# To do:
Among the entries that follow, find every line with the word "brown" and list it.

# Information shown:
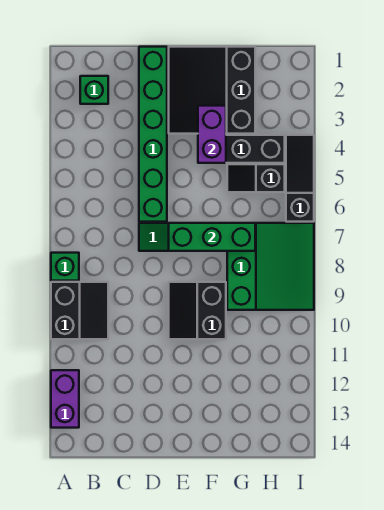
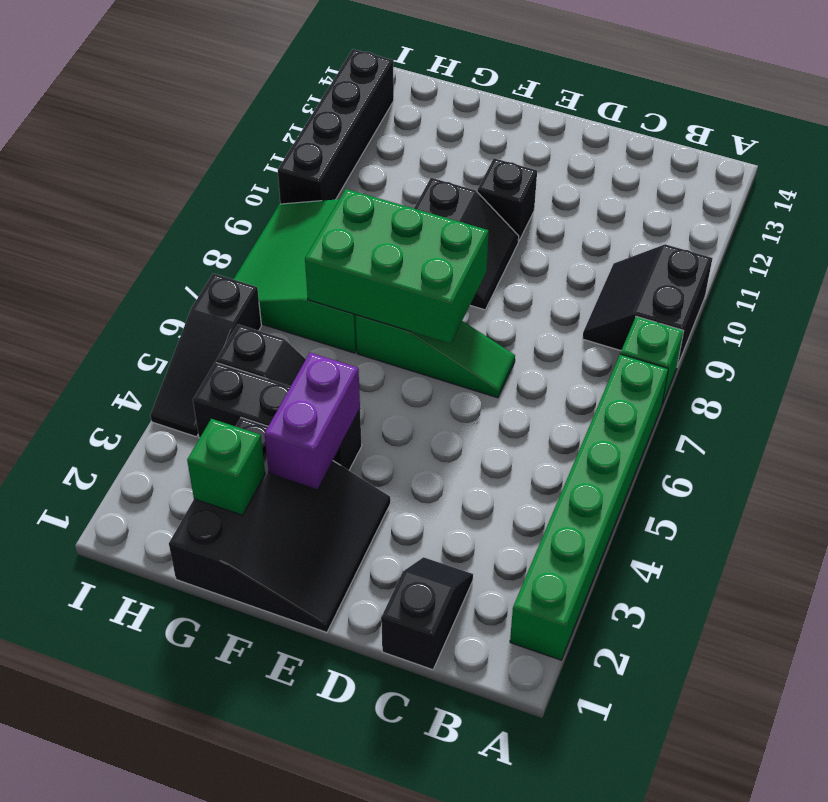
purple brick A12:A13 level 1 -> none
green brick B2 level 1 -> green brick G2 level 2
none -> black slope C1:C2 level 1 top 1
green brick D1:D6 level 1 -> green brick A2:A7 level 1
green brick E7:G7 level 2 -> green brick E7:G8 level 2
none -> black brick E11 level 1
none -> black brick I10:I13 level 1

---

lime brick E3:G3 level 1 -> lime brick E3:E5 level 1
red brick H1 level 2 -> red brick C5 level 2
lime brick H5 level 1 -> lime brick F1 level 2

...

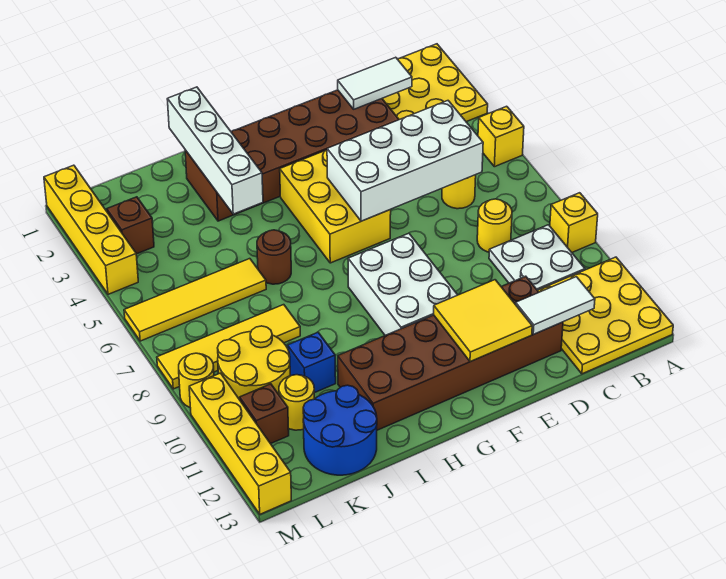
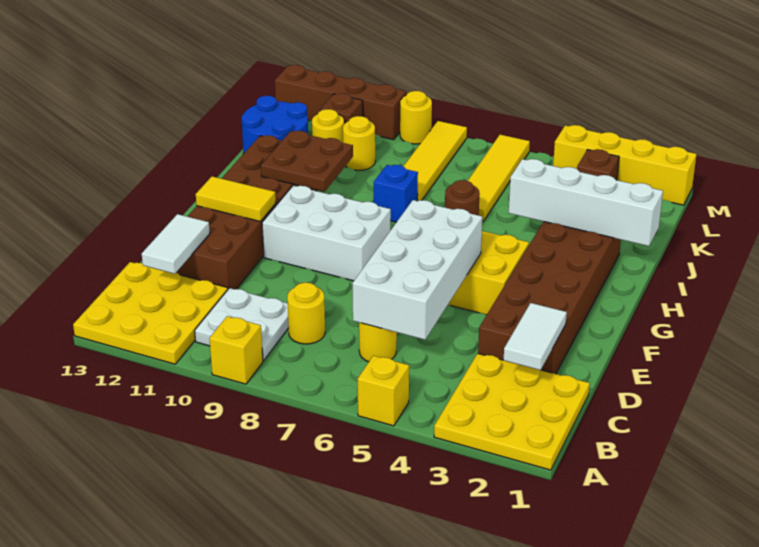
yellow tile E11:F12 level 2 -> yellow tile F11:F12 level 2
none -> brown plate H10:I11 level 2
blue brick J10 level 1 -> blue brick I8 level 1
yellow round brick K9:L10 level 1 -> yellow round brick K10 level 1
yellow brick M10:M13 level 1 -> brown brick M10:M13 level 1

# Response to the task:
none -> brown plate H10:I11 level 2
yellow brick M10:M13 level 1 -> brown brick M10:M13 level 1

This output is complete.